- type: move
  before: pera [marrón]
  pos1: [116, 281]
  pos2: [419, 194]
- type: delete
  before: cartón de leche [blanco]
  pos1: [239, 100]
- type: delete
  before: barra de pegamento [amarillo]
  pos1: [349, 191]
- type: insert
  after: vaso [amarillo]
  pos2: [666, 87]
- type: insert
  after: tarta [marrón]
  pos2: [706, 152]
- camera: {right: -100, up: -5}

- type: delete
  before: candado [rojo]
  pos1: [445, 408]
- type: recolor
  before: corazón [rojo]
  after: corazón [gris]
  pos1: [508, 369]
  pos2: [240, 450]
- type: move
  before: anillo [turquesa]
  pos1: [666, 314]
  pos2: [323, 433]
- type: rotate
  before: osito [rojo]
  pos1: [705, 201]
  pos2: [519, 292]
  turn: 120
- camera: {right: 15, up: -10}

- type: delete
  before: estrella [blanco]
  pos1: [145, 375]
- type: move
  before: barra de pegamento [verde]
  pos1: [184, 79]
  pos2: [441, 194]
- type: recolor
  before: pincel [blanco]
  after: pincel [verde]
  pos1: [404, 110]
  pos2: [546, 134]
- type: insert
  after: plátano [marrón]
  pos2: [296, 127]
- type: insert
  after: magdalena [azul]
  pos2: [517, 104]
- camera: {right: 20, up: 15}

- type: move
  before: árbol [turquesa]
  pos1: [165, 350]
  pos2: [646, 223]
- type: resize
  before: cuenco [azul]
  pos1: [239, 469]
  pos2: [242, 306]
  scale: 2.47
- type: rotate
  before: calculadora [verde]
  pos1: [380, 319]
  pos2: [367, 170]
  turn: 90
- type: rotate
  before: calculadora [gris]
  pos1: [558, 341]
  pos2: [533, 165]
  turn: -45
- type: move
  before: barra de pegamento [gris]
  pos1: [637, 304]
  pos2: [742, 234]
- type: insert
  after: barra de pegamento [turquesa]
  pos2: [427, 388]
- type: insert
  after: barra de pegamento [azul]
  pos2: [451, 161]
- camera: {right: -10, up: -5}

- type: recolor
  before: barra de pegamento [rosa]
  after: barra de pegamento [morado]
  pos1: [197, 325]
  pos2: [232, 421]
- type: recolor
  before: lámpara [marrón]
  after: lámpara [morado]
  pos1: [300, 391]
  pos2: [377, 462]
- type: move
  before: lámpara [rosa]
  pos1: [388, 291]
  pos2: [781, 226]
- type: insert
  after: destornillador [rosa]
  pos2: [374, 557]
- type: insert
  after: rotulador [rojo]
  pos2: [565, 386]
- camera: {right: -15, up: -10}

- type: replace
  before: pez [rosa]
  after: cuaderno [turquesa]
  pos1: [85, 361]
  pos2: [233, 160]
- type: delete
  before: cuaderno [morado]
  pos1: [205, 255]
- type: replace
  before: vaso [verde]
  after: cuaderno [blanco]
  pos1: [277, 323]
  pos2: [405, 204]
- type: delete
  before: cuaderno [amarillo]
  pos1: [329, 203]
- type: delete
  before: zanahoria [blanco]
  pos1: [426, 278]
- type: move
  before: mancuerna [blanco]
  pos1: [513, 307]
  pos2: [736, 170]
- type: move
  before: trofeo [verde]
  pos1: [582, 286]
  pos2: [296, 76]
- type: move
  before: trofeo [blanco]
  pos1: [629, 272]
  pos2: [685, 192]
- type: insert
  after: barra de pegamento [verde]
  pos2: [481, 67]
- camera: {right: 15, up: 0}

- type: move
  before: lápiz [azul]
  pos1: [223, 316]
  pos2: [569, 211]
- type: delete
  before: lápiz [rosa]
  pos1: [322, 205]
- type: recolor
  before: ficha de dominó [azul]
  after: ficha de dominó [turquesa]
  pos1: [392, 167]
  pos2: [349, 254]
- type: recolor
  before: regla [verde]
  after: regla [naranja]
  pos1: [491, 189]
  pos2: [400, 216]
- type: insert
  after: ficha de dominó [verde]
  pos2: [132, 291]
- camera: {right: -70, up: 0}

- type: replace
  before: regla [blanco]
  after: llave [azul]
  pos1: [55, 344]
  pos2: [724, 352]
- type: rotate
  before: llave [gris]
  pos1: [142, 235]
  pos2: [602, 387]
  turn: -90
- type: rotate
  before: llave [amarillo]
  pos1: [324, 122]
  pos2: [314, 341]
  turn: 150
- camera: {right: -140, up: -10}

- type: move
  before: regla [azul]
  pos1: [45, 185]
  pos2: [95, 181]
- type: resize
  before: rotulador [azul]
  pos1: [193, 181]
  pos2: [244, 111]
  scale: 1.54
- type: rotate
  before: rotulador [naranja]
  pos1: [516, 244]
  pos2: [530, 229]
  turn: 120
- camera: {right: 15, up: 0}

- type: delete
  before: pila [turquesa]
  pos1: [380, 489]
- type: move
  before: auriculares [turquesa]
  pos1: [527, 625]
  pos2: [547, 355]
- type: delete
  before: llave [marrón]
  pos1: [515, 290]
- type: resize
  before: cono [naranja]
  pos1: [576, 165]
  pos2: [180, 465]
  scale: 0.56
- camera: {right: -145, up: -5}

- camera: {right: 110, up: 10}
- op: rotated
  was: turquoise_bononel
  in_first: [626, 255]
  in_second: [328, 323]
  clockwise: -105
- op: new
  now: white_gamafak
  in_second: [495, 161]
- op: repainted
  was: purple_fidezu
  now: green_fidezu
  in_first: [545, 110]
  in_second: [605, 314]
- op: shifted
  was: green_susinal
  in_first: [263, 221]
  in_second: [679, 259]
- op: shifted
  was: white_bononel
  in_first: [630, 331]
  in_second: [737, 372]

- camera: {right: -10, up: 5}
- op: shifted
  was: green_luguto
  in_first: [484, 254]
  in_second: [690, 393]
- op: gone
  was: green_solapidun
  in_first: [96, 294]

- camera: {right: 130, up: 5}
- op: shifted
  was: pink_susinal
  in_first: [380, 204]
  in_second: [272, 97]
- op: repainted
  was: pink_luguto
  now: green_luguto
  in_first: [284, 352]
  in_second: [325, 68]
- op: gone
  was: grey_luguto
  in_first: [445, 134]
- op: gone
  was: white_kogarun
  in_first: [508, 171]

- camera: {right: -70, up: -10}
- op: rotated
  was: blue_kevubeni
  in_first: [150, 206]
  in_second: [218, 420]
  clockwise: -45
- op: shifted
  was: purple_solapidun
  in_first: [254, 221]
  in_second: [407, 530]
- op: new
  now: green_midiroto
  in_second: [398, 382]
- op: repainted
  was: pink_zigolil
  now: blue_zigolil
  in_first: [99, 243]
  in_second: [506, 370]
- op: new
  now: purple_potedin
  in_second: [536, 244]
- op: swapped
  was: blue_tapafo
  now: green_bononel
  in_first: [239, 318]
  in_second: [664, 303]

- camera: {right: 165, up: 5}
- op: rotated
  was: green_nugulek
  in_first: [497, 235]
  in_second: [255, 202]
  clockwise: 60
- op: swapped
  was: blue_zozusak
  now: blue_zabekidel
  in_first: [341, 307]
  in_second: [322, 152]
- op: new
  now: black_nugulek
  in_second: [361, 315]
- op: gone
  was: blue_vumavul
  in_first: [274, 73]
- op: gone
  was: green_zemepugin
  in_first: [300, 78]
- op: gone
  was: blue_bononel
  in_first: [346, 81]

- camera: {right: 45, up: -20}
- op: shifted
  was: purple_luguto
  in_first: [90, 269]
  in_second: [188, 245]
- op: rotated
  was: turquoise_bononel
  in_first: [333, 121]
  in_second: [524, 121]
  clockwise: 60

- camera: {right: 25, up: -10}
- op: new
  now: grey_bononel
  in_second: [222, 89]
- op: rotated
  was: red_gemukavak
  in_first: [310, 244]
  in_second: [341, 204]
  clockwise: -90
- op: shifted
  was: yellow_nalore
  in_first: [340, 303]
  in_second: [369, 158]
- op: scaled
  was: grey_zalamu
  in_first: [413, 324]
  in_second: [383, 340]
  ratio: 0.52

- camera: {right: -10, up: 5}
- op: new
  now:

DESCRIPTION OF THE TASK:
What you write must be the entries restated word for word, from the opening line through the one holding "pos2: [706, 152]", with nothing else.

YOUR RESPONSE:
- type: move
  before: pera [marrón]
  pos1: [116, 281]
  pos2: [419, 194]
- type: delete
  before: cartón de leche [blanco]
  pos1: [239, 100]
- type: delete
  before: barra de pegamento [amarillo]
  pos1: [349, 191]
- type: insert
  after: vaso [amarillo]
  pos2: [666, 87]
- type: insert
  after: tarta [marrón]
  pos2: [706, 152]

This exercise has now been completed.